Task data below:

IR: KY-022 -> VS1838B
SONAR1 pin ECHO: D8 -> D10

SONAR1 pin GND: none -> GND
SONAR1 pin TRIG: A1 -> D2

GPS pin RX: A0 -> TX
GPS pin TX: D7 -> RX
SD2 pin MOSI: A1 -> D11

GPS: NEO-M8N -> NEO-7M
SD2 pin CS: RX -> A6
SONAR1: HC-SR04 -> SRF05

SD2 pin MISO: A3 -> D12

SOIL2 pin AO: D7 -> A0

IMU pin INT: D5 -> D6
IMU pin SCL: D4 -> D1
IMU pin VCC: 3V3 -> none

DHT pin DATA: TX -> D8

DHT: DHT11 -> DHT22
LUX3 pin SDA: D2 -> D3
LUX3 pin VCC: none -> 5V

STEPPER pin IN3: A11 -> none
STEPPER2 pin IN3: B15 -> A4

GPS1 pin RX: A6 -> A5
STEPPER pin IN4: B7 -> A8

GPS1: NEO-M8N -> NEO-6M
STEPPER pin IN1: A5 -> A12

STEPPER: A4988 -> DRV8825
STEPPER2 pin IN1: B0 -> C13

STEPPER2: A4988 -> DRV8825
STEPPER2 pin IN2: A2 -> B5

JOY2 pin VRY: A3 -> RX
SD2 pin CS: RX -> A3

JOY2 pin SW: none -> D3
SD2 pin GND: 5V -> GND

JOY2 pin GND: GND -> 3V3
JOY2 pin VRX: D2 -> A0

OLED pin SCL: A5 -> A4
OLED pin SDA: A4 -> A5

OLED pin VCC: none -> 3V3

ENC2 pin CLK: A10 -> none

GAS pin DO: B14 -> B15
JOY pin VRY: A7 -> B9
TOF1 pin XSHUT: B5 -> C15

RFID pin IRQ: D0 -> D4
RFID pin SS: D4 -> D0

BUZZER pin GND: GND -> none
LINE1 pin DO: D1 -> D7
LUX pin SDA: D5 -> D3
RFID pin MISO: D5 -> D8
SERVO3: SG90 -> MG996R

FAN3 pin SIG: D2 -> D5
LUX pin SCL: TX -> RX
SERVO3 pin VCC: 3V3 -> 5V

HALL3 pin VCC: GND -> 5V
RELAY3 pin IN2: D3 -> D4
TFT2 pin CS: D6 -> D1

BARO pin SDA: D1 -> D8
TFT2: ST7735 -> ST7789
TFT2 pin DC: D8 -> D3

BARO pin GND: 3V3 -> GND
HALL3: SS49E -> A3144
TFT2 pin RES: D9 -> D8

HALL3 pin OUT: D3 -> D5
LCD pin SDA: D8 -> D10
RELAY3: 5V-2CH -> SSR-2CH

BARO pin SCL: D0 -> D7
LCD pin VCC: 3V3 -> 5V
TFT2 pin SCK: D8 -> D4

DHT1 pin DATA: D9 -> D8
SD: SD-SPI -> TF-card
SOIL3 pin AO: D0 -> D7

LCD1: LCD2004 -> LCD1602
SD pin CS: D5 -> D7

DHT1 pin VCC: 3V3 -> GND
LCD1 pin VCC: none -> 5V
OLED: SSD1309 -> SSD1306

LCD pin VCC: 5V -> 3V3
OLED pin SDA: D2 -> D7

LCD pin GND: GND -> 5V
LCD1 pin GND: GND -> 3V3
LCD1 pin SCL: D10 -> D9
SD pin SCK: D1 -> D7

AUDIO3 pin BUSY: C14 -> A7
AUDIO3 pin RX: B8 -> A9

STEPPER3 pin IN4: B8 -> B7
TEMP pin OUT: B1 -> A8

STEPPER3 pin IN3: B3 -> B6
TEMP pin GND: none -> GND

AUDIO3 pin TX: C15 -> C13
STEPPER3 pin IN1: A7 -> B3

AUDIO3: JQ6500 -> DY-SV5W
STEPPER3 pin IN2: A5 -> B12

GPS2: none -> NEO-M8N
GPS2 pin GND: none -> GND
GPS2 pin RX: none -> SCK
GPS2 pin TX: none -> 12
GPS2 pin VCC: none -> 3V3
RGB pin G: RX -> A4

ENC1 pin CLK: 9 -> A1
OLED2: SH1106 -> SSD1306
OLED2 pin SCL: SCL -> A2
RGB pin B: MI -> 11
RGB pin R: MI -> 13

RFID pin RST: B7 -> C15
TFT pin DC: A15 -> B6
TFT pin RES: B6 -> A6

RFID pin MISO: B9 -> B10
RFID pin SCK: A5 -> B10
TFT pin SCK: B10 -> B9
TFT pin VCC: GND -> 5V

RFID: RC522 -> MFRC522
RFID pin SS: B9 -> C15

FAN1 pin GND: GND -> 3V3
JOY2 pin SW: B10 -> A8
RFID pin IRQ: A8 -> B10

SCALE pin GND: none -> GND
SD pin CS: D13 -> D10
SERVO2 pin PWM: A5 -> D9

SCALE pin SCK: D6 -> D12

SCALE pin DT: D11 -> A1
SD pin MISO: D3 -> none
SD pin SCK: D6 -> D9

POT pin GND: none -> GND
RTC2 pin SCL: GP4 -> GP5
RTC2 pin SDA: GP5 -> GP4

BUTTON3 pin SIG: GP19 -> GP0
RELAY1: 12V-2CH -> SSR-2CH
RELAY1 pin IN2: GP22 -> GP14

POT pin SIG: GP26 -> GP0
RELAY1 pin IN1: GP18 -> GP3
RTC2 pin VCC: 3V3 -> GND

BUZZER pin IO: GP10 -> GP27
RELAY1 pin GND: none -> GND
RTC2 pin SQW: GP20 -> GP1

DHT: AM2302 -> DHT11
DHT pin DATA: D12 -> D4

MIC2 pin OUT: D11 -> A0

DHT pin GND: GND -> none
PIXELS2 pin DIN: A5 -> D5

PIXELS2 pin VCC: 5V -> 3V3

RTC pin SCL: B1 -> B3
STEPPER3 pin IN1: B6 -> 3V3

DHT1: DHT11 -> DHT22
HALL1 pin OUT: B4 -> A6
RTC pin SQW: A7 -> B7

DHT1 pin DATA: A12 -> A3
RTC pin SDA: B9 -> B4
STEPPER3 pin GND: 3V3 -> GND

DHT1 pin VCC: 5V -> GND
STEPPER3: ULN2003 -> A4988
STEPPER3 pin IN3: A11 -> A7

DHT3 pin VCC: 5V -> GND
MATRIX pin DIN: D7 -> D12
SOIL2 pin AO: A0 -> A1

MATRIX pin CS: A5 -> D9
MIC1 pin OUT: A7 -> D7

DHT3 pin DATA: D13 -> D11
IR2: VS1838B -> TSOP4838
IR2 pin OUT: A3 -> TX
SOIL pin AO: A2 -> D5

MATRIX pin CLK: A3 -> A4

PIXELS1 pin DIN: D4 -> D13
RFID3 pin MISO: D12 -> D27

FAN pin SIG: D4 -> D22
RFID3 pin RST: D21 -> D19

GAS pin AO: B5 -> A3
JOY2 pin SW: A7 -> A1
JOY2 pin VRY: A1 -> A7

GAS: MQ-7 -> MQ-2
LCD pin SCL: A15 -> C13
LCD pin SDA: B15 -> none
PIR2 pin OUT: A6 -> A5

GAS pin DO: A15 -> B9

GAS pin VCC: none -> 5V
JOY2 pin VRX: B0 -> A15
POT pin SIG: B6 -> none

End of Task data.

> _Try it_:
Retype the portion of the data above that starts on the line with "RTC pin SDA: B9 -> B4" and finishes on the line with "RFID3 pin RST: D21 -> D19", including both of those lines.

> _Exercise solution_:
RTC pin SDA: B9 -> B4
STEPPER3 pin GND: 3V3 -> GND

DHT1 pin VCC: 5V -> GND
STEPPER3: ULN2003 -> A4988
STEPPER3 pin IN3: A11 -> A7

DHT3 pin VCC: 5V -> GND
MATRIX pin DIN: D7 -> D12
SOIL2 pin AO: A0 -> A1

MATRIX pin CS: A5 -> D9
MIC1 pin OUT: A7 -> D7

DHT3 pin DATA: D13 -> D11
IR2: VS1838B -> TSOP4838
IR2 pin OUT: A3 -> TX
SOIL pin AO: A2 -> D5

MATRIX pin CLK: A3 -> A4

PIXELS1 pin DIN: D4 -> D13
RFID3 pin MISO: D12 -> D27

FAN pin SIG: D4 -> D22
RFID3 pin RST: D21 -> D19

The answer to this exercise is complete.